(Collection entries)
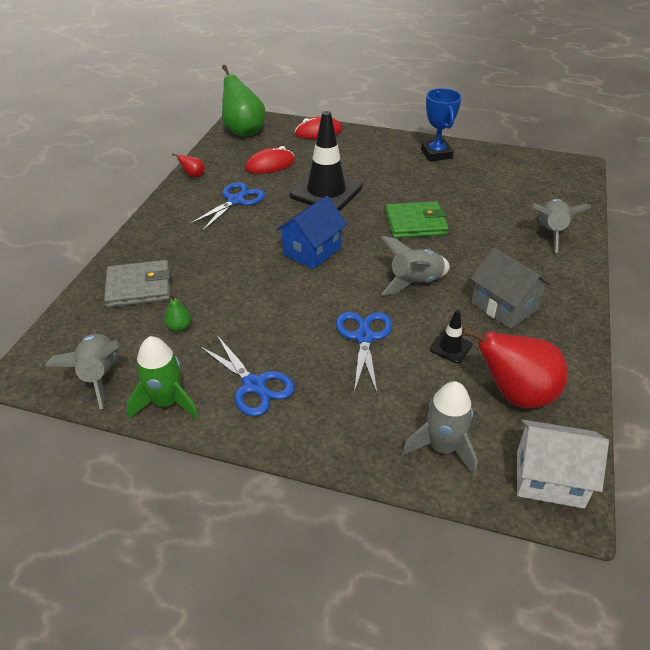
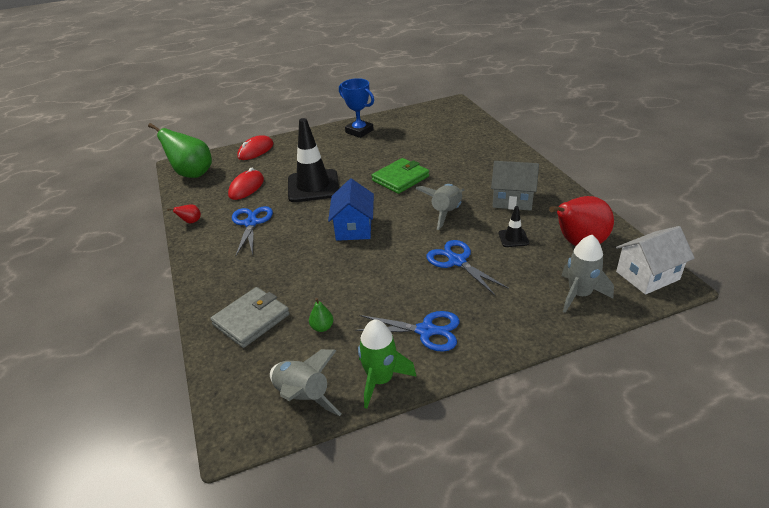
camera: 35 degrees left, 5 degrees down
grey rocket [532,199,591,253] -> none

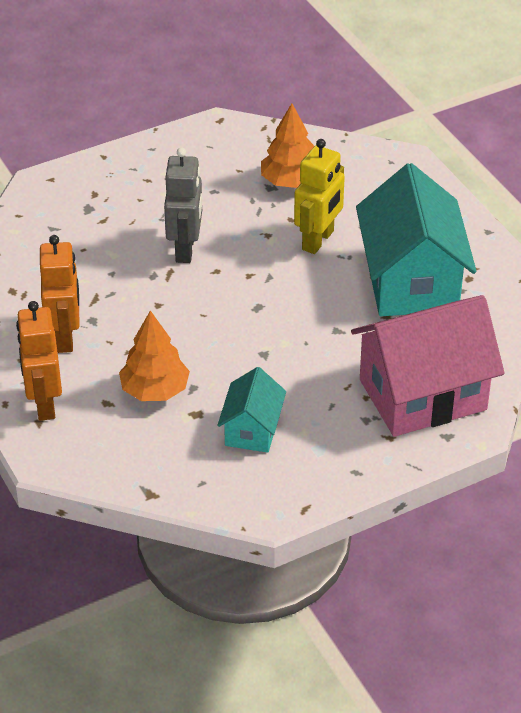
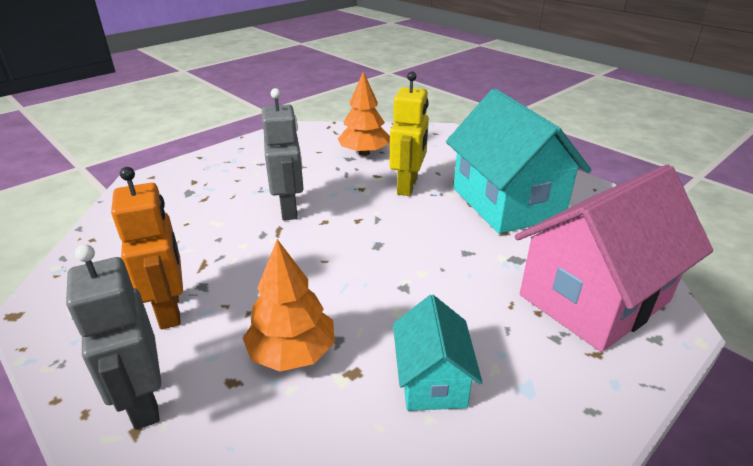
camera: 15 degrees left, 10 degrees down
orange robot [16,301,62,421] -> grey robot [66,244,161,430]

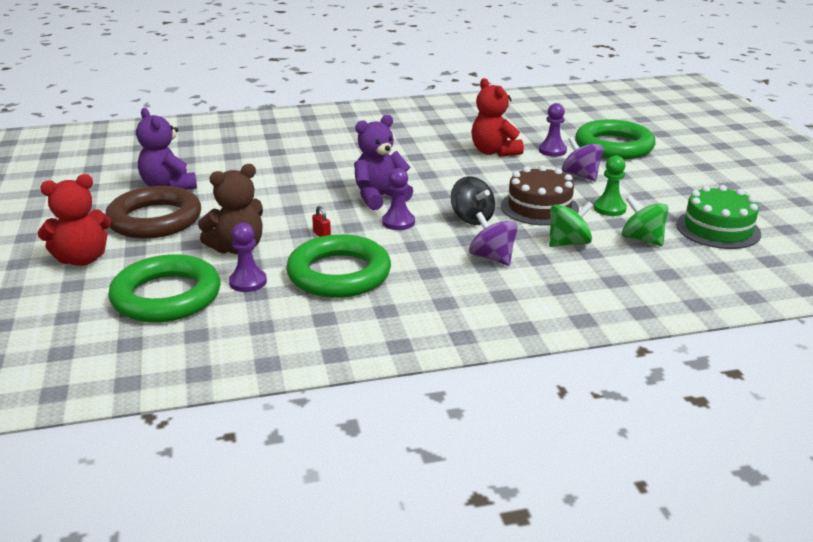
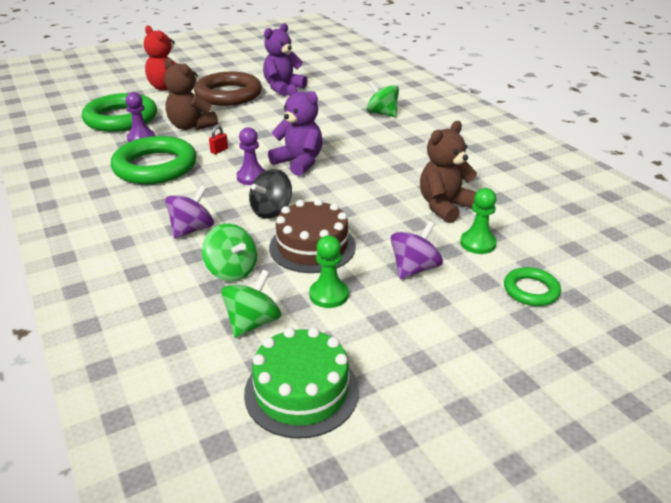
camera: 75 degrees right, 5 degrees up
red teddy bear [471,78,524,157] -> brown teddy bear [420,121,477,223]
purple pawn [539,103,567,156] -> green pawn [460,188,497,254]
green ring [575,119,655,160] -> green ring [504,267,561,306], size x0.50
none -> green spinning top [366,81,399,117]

> [Problem requirements]: Every line from the one with "green ring [575,119,655,160]" through the last line of the records above should be returned exactly, please, and no others.

> [Exercise output]:
green ring [575,119,655,160] -> green ring [504,267,561,306], size x0.50
none -> green spinning top [366,81,399,117]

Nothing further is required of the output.